**Exercise objective**
Since the records include pictures, leave those out while you reproduce exactly and only the lines from the one containing "JP2 pin 2: N_2 -> 0V" through the one containing "SW1: switch (AGND, n9) -> switch (+3V3, AGND)", inclusive.

**Source material**
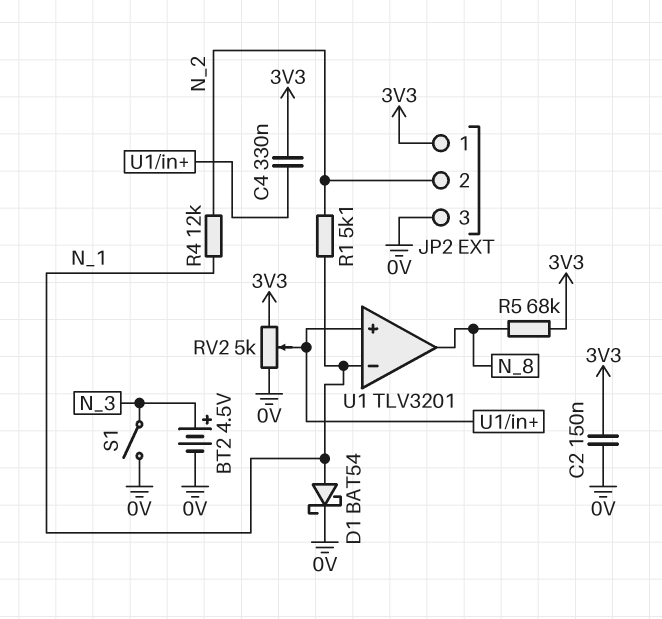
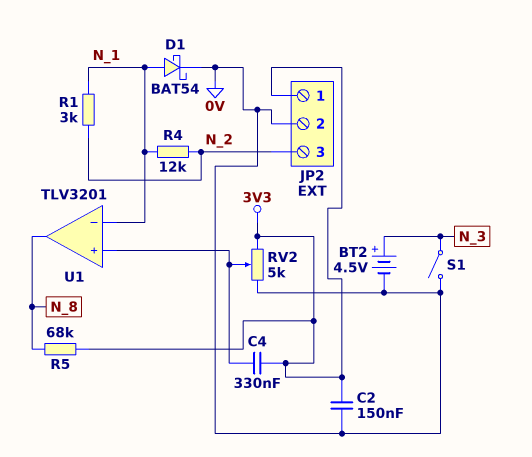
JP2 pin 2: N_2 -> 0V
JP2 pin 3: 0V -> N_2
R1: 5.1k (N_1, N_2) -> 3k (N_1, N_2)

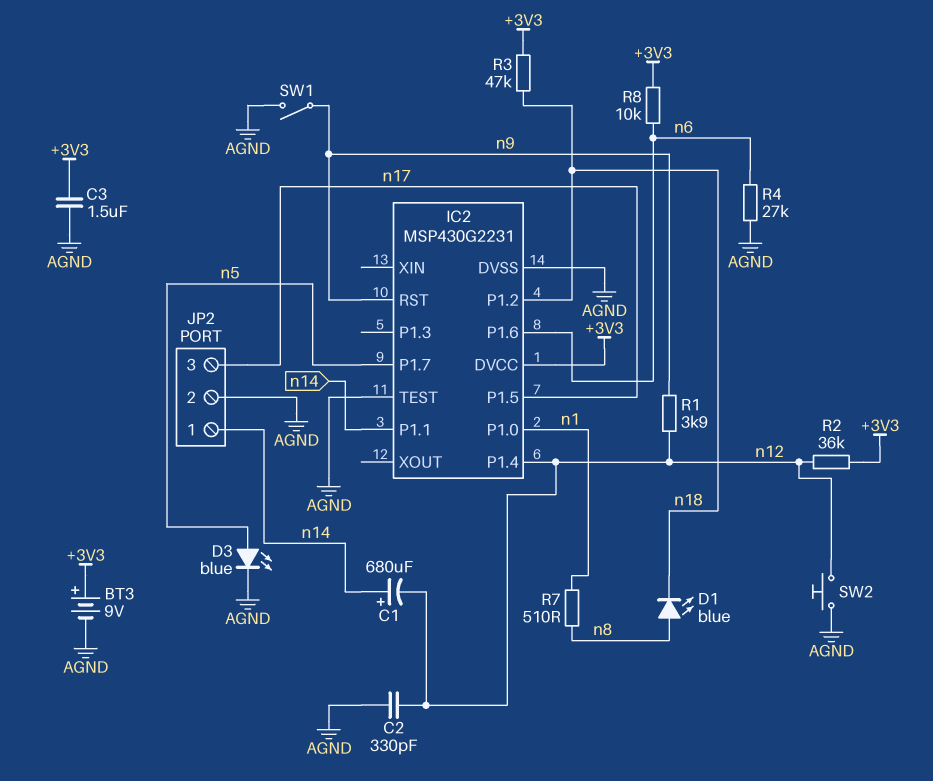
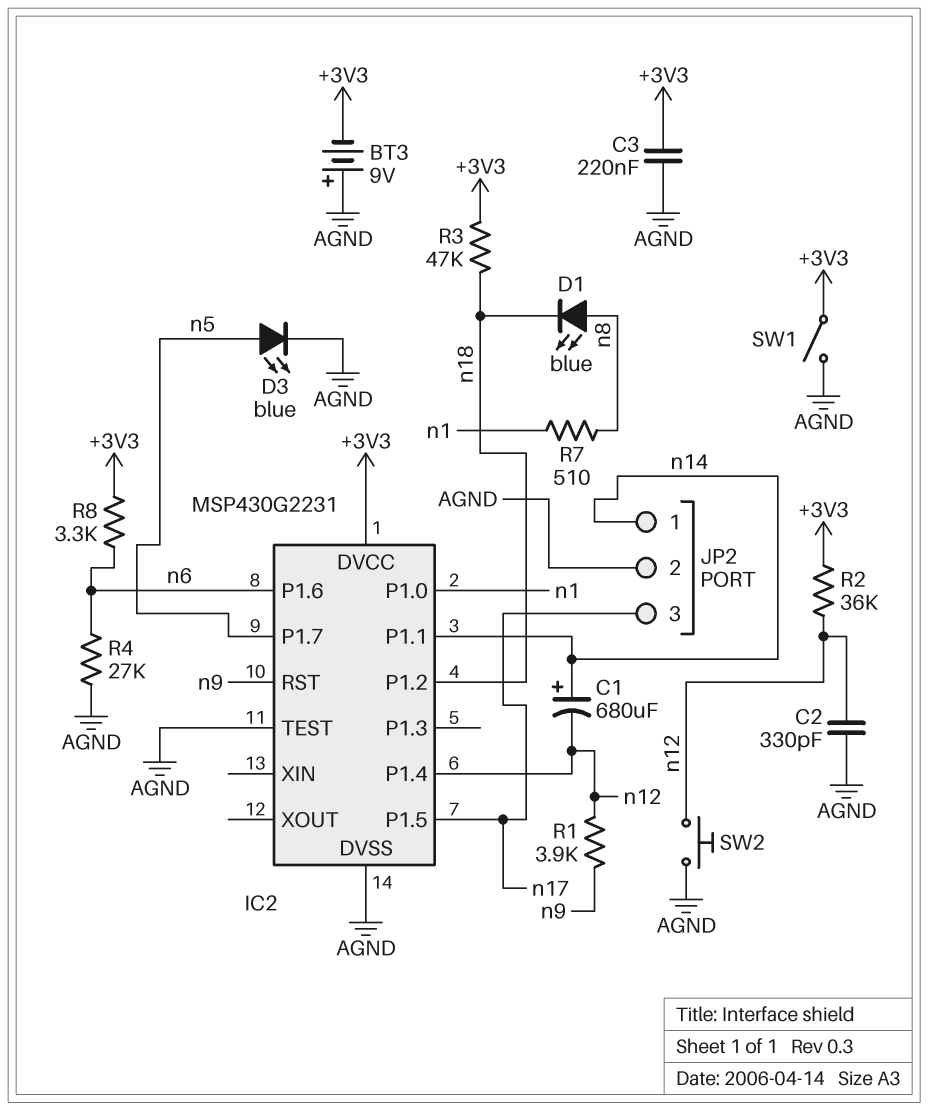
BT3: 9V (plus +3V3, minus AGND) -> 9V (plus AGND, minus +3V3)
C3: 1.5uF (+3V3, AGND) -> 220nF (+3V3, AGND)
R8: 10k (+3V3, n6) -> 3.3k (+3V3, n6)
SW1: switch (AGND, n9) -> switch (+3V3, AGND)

---

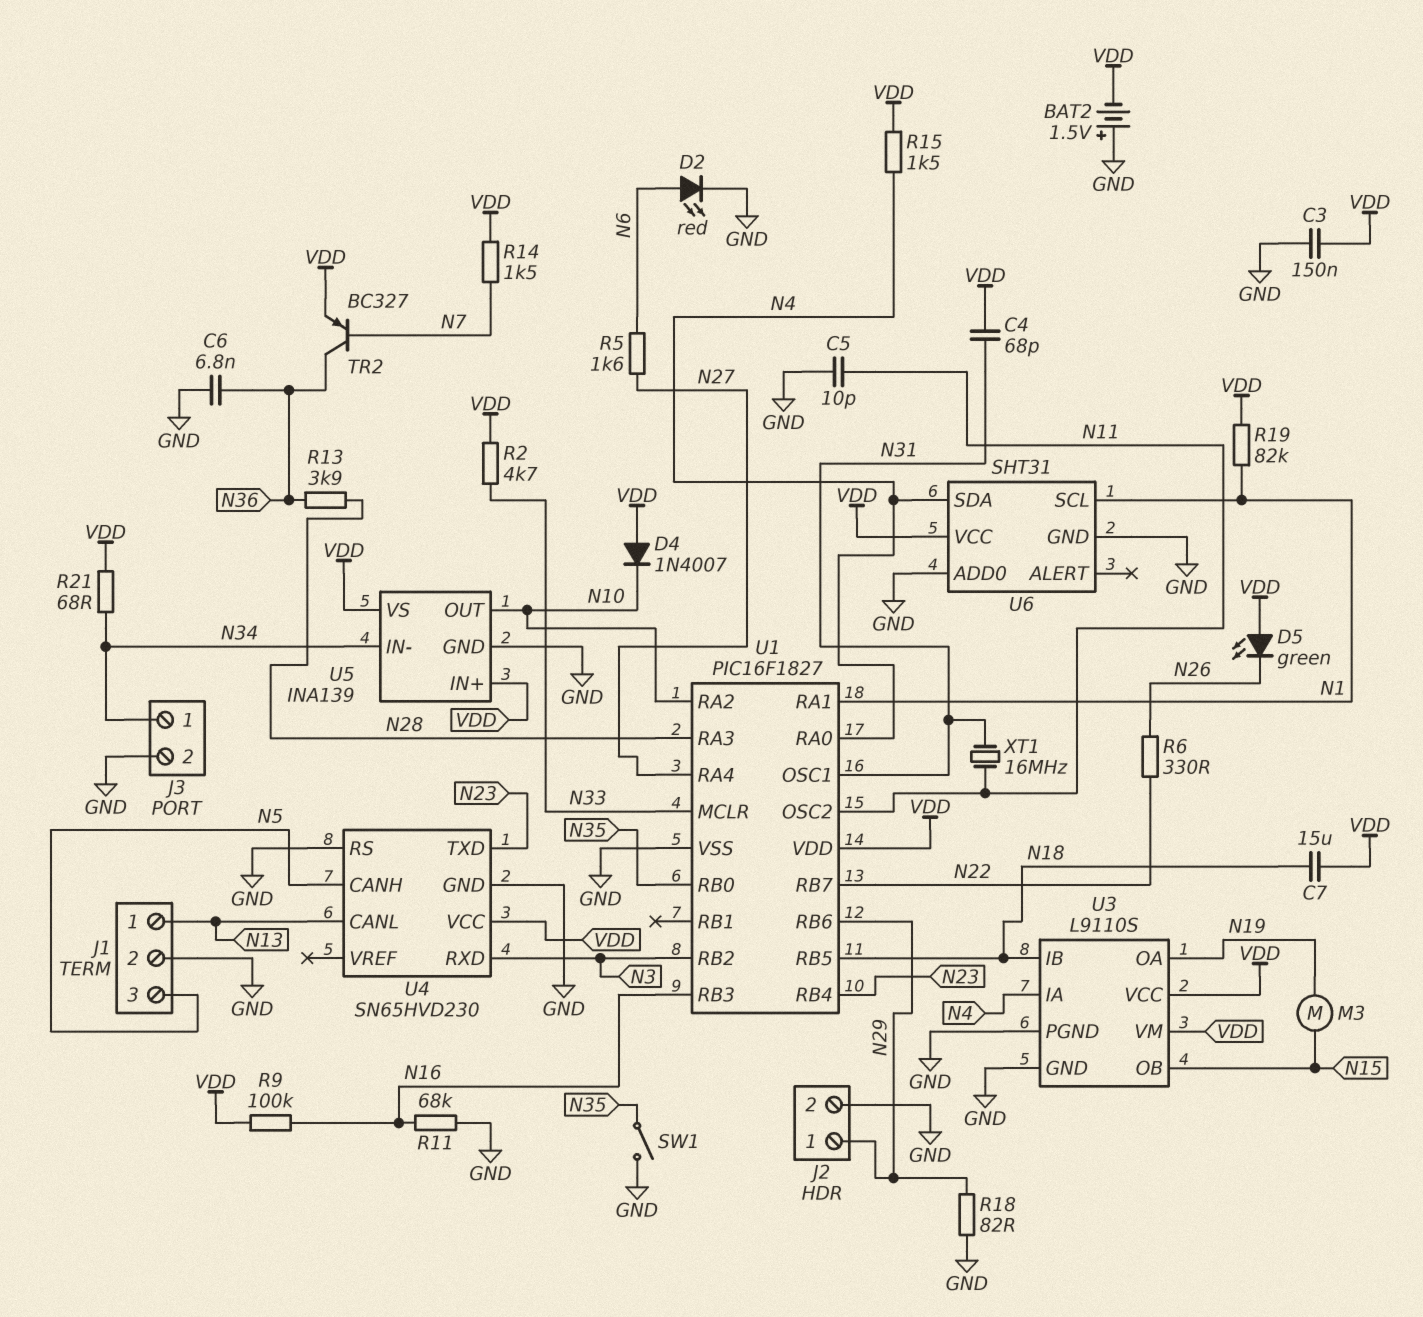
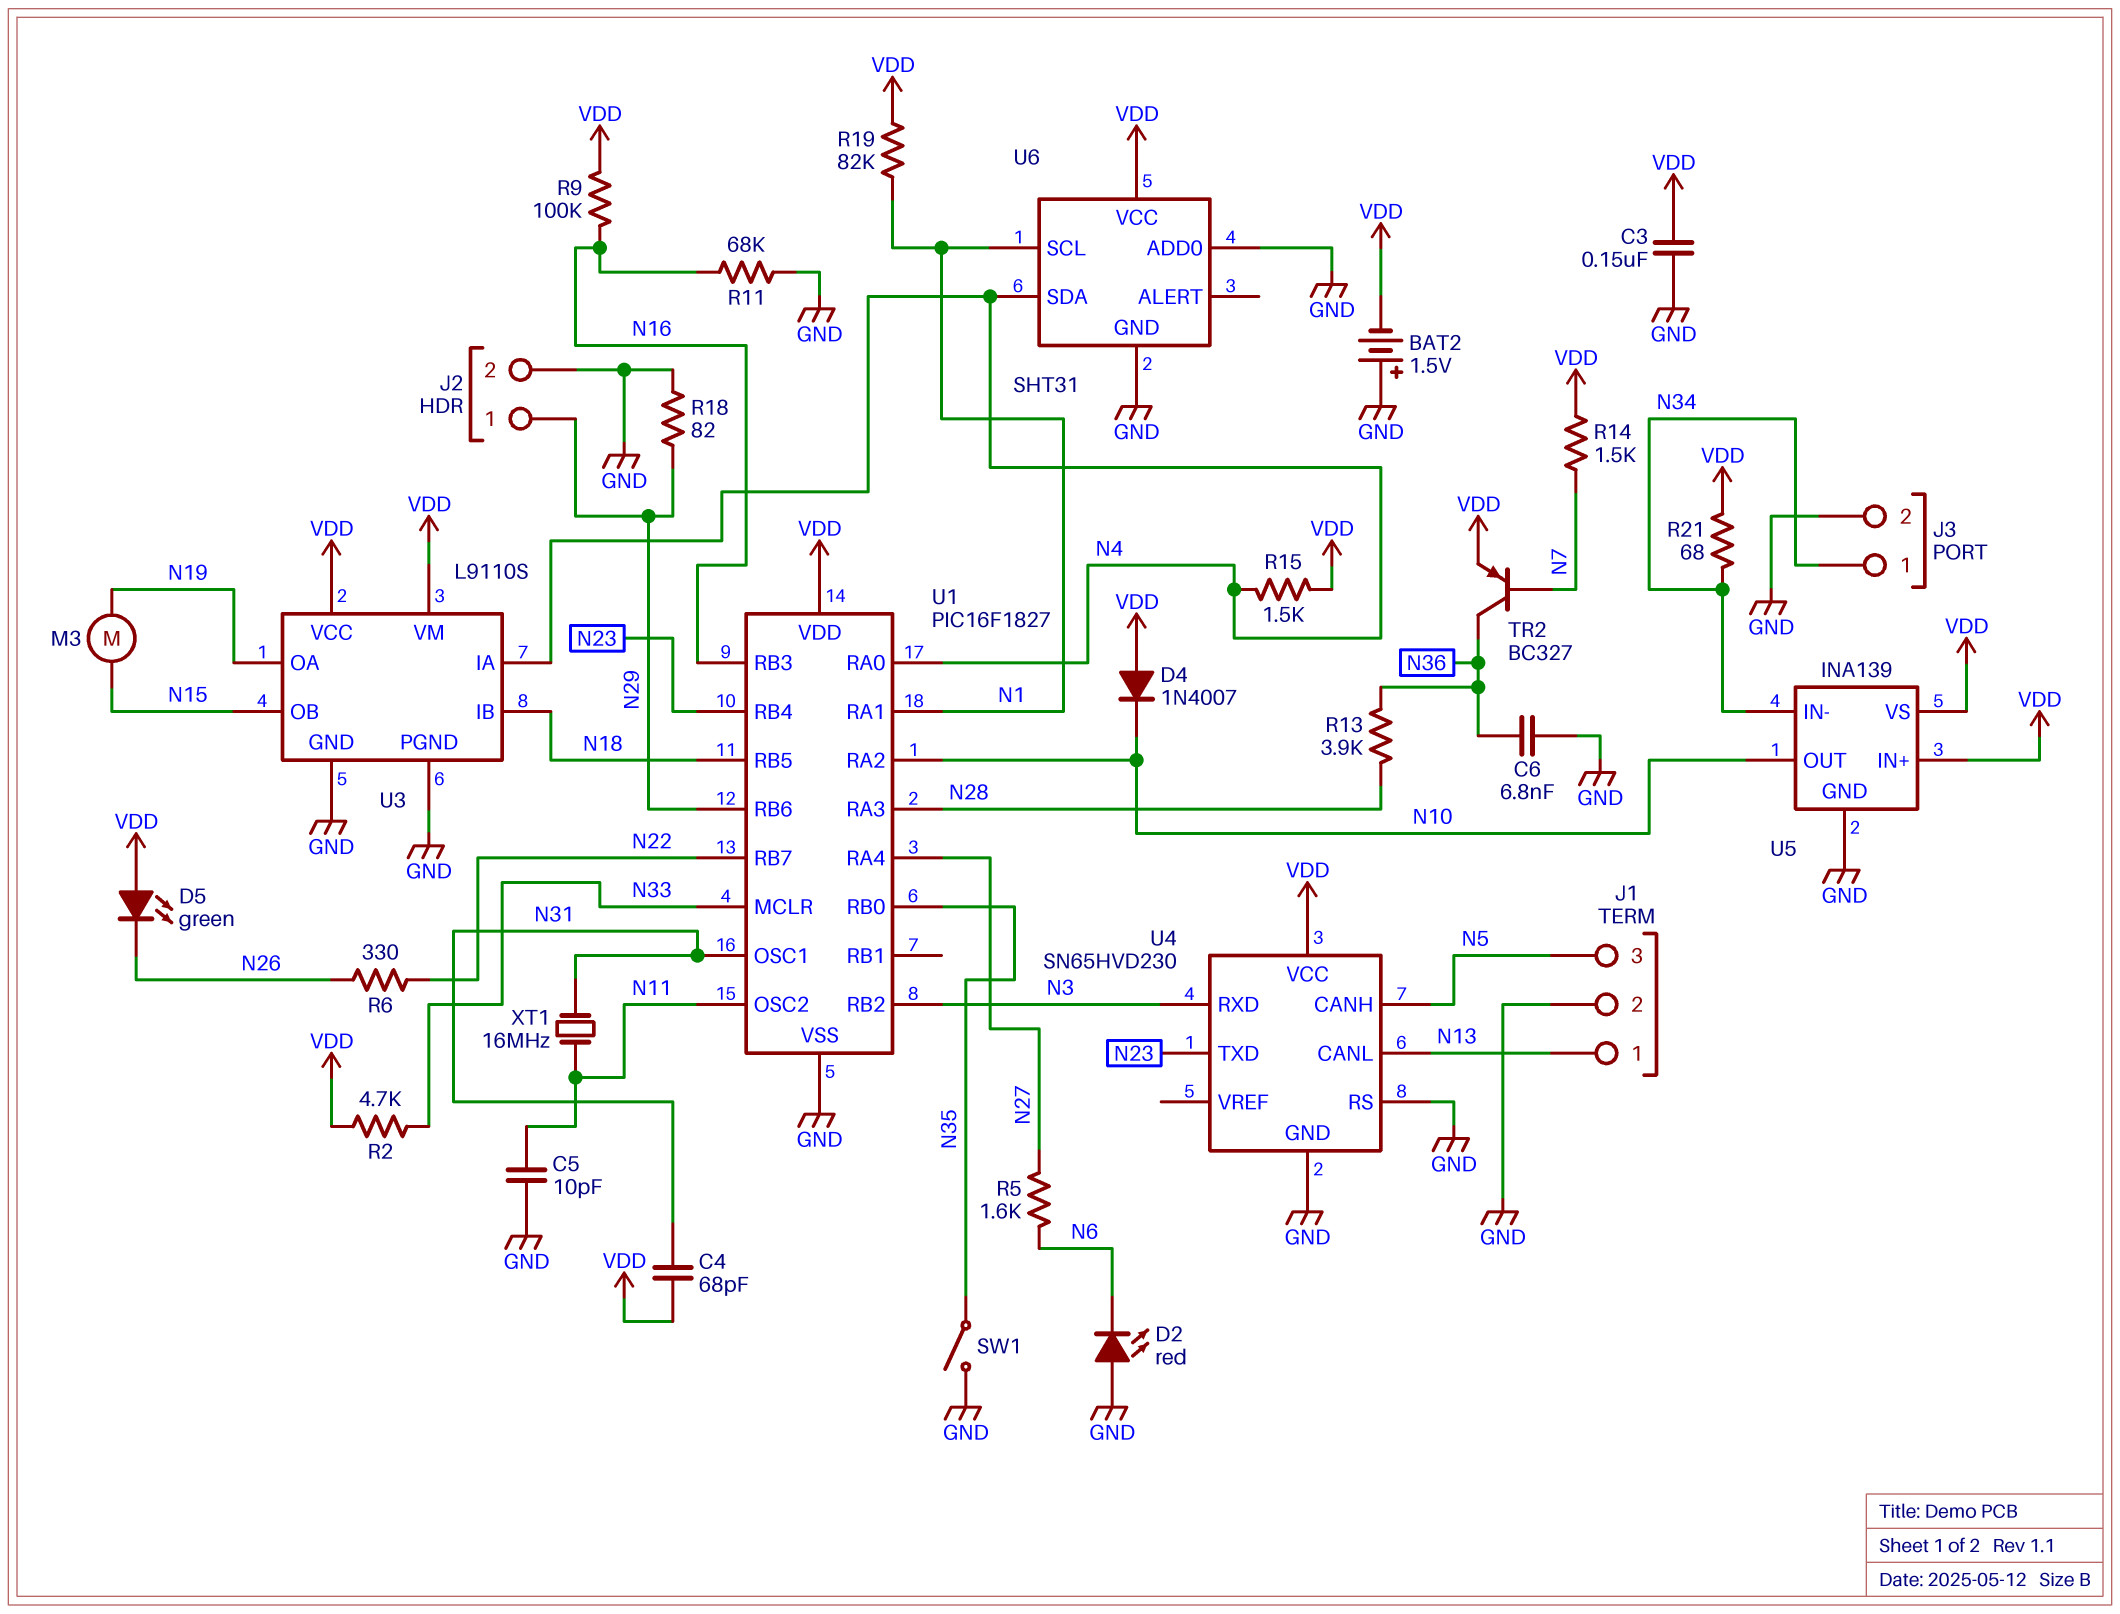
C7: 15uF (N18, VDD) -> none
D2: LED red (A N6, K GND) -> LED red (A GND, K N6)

**Response for this exercise**
JP2 pin 2: N_2 -> 0V
JP2 pin 3: 0V -> N_2
R1: 5.1k (N_1, N_2) -> 3k (N_1, N_2)

BT3: 9V (plus +3V3, minus AGND) -> 9V (plus AGND, minus +3V3)
C3: 1.5uF (+3V3, AGND) -> 220nF (+3V3, AGND)
R8: 10k (+3V3, n6) -> 3.3k (+3V3, n6)
SW1: switch (AGND, n9) -> switch (+3V3, AGND)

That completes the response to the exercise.